- [EXERCISE]:
Where a line in the entries below contains the word "moved", it counts; give the total by itself.

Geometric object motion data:
╔══
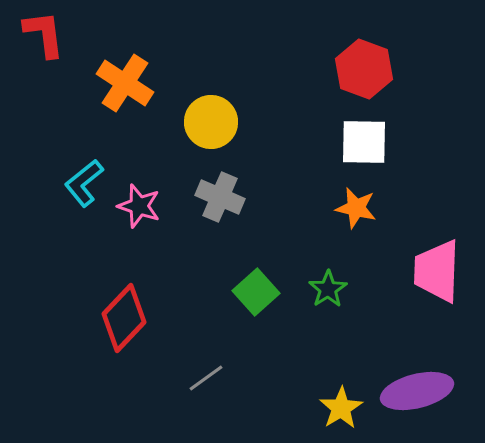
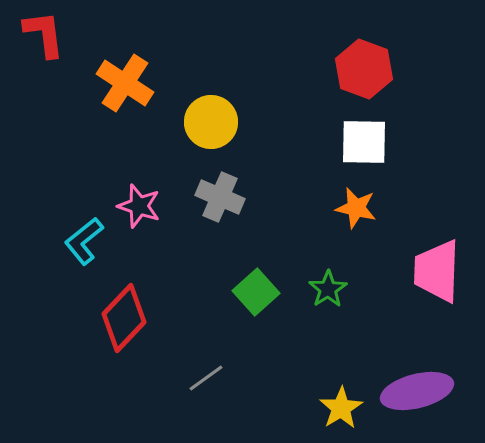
cyan L-shape: moved 58 px down
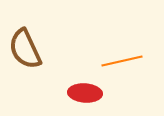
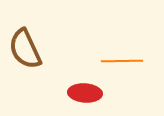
orange line: rotated 12 degrees clockwise
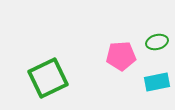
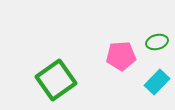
green square: moved 8 px right, 2 px down; rotated 9 degrees counterclockwise
cyan rectangle: rotated 35 degrees counterclockwise
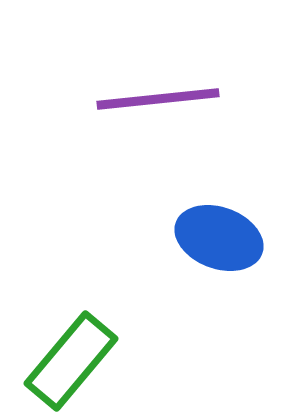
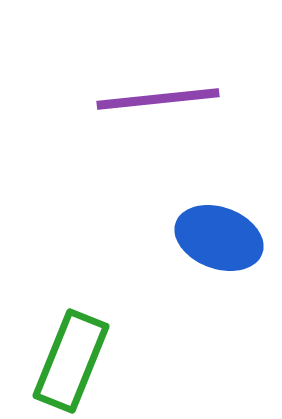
green rectangle: rotated 18 degrees counterclockwise
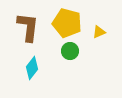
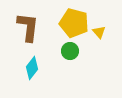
yellow pentagon: moved 7 px right
yellow triangle: rotated 48 degrees counterclockwise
╚══
- [OUTPUT FOR THIS EXERCISE]:
3